== Exercise materials ==

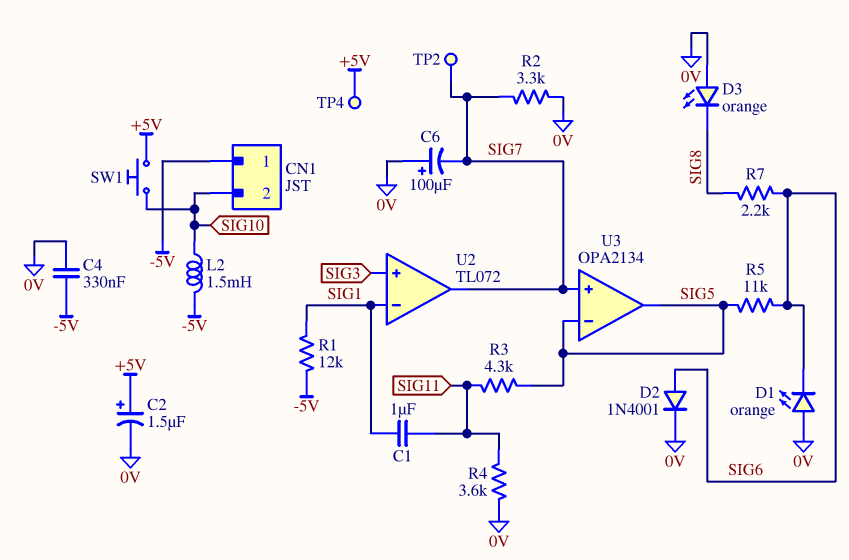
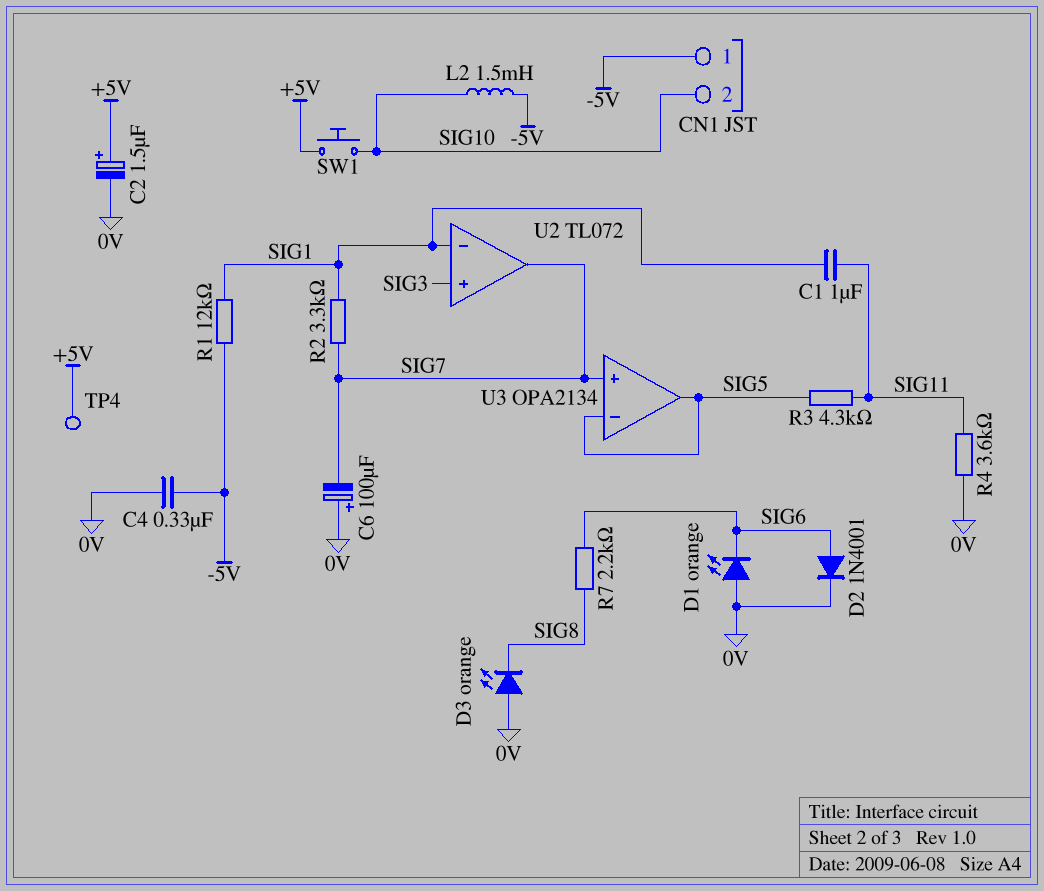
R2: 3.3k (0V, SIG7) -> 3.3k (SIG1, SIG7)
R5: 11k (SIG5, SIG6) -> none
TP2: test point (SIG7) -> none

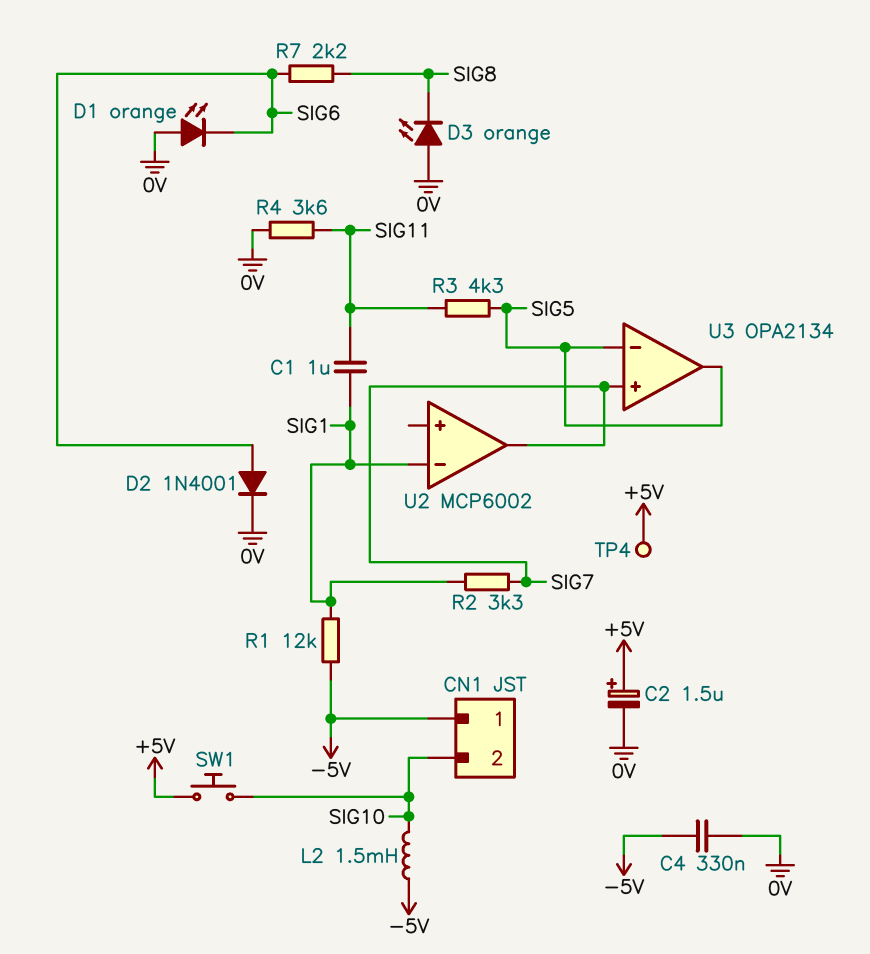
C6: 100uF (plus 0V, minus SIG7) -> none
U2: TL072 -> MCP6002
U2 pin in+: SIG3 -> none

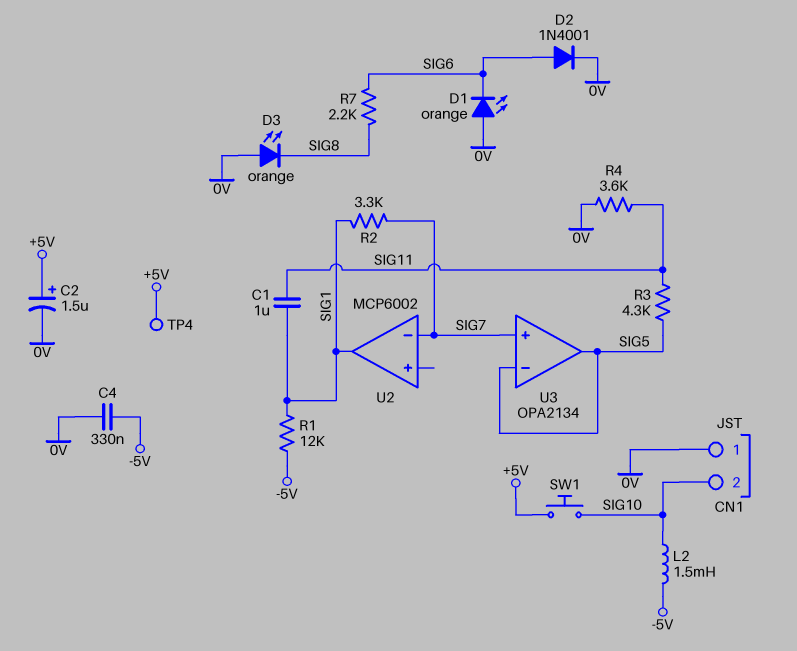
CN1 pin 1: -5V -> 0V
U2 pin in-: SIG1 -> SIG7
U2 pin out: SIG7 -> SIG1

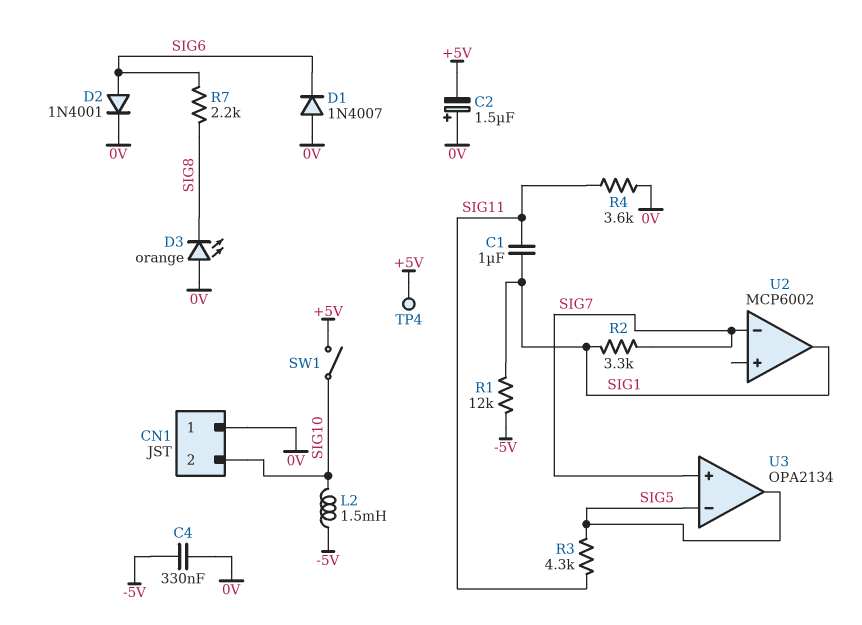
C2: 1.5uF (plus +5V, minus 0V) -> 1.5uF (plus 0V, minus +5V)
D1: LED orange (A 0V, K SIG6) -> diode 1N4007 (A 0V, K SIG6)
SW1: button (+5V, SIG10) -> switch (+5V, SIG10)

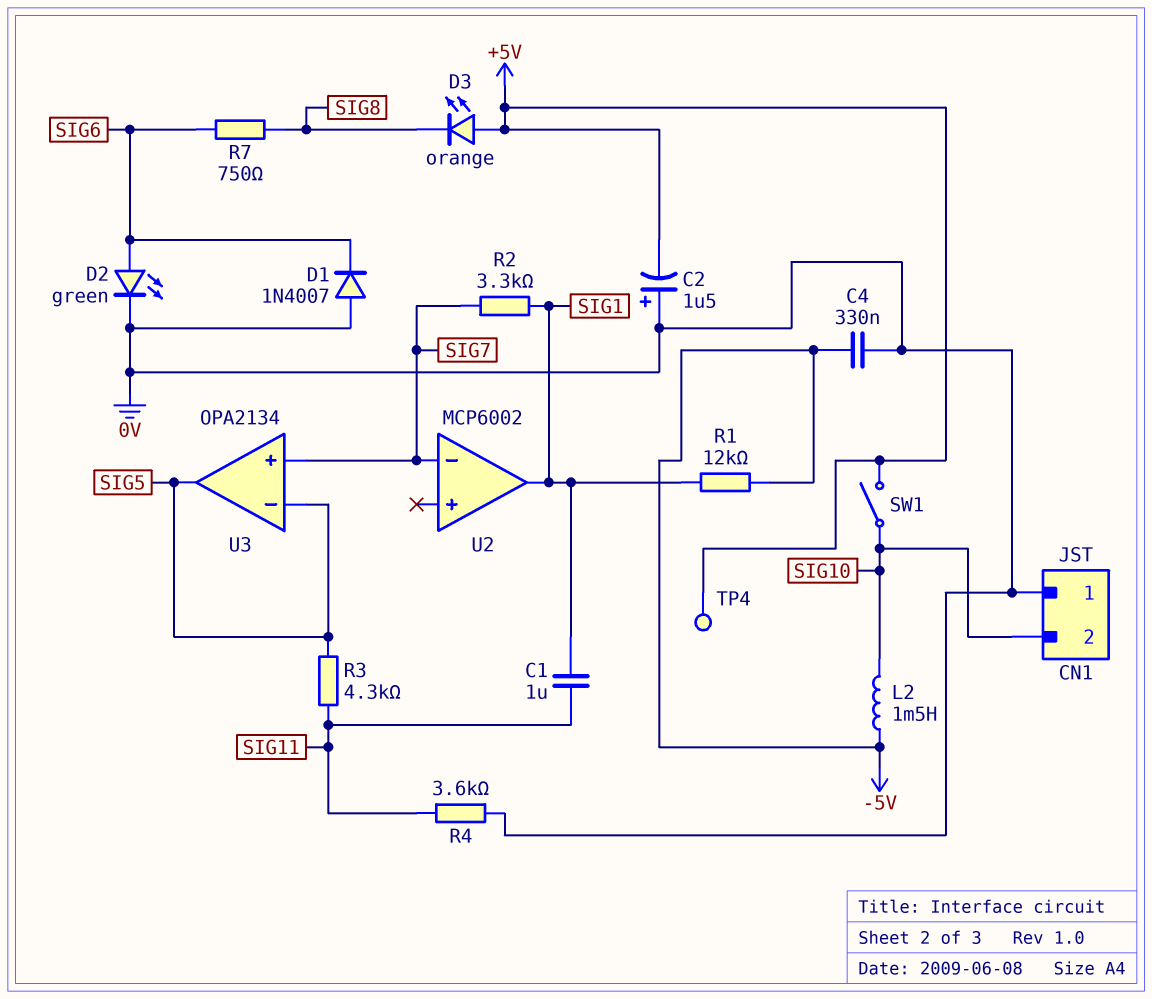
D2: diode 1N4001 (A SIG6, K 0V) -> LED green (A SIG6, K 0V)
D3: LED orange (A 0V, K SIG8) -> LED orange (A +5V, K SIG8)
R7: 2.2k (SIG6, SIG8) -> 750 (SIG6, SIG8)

===

Work item: Please copy, exactly as written, the lines from the one that contains "C2: 1.5uF (plus" through the end of the records, both ends included. Do not include the pictures.

Answer box:
C2: 1.5uF (plus +5V, minus 0V) -> 1.5uF (plus 0V, minus +5V)
D1: LED orange (A 0V, K SIG6) -> diode 1N4007 (A 0V, K SIG6)
SW1: button (+5V, SIG10) -> switch (+5V, SIG10)

D2: diode 1N4001 (A SIG6, K 0V) -> LED green (A SIG6, K 0V)
D3: LED orange (A 0V, K SIG8) -> LED orange (A +5V, K SIG8)
R7: 2.2k (SIG6, SIG8) -> 750 (SIG6, SIG8)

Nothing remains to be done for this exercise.